AIM OF THE EXERCISE: Where the listing below reaches the line containing "camera: 15 degrees right, 20 degrees down", start writing out lines exactly, and stop once the line containing "(338, 134) = (623, 193): red" has been written.

--- --- ---

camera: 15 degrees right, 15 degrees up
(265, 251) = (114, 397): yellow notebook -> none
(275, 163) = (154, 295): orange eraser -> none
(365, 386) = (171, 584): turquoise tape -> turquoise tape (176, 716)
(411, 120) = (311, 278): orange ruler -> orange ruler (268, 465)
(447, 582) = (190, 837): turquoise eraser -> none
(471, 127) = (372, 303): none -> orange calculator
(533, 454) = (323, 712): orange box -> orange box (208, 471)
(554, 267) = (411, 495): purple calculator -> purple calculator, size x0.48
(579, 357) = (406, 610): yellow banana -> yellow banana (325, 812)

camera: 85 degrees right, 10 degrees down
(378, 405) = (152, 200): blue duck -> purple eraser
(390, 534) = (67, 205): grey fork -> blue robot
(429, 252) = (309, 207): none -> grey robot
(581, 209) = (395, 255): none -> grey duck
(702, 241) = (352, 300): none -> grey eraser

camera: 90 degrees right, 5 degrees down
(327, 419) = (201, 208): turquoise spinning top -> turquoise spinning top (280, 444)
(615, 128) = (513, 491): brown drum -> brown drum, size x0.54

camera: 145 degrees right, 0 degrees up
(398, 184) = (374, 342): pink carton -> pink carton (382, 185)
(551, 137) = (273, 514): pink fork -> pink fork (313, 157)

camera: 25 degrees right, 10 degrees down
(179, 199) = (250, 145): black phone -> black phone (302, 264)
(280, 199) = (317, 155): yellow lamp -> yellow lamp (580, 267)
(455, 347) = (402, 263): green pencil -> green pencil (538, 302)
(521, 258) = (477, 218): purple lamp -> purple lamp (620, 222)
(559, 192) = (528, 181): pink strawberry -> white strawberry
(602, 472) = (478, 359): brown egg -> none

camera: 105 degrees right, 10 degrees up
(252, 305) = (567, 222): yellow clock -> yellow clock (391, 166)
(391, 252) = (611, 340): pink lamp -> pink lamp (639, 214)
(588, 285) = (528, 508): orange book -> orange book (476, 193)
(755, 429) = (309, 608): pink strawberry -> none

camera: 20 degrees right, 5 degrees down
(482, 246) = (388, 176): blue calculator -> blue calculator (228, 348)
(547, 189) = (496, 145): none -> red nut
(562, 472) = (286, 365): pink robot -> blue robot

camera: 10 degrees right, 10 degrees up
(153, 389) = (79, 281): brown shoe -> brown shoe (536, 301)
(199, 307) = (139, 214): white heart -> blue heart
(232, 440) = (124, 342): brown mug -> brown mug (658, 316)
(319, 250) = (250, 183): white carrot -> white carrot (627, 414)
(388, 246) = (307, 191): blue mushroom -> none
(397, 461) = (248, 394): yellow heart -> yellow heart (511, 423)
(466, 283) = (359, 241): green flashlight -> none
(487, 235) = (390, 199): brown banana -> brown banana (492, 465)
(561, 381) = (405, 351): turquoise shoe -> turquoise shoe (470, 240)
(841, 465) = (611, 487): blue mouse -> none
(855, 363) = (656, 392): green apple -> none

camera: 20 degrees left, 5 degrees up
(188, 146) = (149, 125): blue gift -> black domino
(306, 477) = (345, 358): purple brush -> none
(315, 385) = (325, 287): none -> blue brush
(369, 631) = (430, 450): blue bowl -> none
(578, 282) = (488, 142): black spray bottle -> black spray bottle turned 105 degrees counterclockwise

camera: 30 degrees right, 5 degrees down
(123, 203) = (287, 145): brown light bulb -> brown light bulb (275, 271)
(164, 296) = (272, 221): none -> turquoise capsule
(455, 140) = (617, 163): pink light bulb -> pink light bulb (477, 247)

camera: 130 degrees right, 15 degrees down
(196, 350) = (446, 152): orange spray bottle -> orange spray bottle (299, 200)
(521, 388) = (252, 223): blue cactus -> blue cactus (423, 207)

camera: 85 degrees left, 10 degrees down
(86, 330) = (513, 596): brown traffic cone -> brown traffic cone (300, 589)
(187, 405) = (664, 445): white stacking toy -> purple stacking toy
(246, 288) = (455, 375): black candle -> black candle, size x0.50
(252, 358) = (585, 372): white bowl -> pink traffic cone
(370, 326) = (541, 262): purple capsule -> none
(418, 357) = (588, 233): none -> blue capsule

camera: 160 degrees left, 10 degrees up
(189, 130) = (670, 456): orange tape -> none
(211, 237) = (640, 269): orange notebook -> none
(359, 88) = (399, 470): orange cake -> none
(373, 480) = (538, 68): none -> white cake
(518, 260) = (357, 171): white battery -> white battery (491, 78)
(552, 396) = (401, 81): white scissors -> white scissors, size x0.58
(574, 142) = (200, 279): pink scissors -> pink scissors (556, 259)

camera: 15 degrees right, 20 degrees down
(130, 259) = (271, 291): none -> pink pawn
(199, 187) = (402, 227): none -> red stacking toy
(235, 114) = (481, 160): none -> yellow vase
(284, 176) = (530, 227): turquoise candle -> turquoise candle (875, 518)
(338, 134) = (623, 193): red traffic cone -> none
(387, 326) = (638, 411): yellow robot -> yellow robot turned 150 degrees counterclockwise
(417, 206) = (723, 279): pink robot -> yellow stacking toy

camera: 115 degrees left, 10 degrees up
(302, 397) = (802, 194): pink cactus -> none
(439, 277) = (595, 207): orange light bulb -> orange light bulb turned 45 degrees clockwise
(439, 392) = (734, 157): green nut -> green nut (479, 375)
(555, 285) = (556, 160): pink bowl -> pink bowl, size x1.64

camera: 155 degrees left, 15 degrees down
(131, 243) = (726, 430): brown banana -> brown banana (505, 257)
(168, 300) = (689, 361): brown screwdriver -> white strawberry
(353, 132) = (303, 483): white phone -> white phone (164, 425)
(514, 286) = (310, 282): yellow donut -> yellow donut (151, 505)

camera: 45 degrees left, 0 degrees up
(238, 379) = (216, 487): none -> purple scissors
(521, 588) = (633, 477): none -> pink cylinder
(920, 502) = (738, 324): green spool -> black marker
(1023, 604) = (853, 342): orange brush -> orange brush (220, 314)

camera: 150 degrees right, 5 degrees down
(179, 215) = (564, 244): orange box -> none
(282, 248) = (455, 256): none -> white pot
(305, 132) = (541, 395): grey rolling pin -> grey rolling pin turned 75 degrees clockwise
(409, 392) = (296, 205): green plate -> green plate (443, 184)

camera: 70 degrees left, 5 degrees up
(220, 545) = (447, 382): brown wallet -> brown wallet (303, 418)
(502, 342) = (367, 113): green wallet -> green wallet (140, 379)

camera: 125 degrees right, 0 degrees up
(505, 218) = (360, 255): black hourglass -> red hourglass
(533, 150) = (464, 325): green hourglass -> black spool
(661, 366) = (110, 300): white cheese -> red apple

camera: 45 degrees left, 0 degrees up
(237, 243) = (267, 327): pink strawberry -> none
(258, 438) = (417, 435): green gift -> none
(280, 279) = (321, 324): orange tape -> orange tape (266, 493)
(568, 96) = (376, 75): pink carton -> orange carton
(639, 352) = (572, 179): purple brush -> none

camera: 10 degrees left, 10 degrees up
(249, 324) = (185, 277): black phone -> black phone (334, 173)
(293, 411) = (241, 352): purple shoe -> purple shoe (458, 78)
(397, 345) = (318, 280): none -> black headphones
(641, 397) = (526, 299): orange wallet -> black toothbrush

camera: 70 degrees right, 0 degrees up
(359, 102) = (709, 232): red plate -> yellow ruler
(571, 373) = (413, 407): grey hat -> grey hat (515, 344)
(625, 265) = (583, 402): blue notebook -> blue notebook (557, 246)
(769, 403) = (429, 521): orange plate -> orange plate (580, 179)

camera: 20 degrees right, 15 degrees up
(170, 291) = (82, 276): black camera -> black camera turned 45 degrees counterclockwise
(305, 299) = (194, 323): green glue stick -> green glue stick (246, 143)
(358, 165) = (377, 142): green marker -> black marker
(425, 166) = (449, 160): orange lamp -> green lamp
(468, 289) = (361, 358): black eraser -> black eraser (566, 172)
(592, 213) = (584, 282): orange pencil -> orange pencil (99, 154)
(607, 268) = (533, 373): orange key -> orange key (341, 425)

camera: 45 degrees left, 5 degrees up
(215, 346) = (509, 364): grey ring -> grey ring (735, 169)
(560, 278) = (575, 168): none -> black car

--- --- ---

TASK ANSWER:
camera: 15 degrees right, 20 degrees down
(130, 259) = (271, 291): none -> pink pawn
(199, 187) = (402, 227): none -> red stacking toy
(235, 114) = (481, 160): none -> yellow vase
(284, 176) = (530, 227): turquoise candle -> turquoise candle (875, 518)
(338, 134) = (623, 193): red traffic cone -> none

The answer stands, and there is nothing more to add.